[DATA PROVIDED]
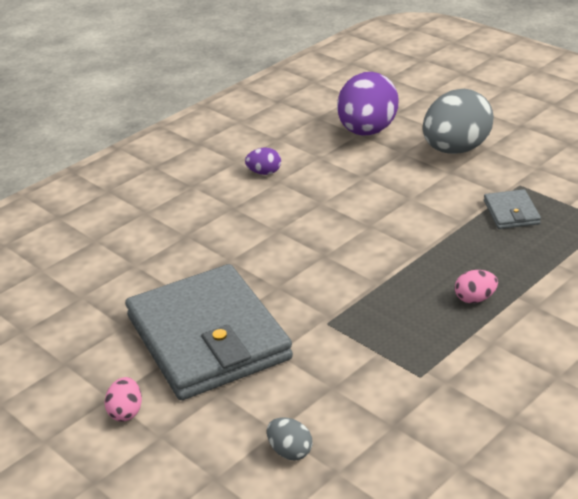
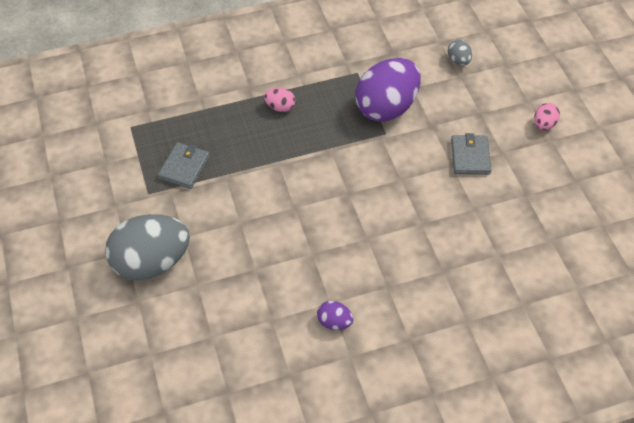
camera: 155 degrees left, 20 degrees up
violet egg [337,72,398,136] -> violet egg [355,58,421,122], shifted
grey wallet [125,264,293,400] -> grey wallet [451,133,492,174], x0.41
[/DATA PROVIDED]
* _WHAT THIS TASK INVOLVES_:
Return the lines beginning at the one that contains "violet egg [337,72,398,136]" and continuing through the last line of the data, exactly as they stand and without any others.

* _EXERCISE RESPONSE_:
violet egg [337,72,398,136] -> violet egg [355,58,421,122], shifted
grey wallet [125,264,293,400] -> grey wallet [451,133,492,174], x0.41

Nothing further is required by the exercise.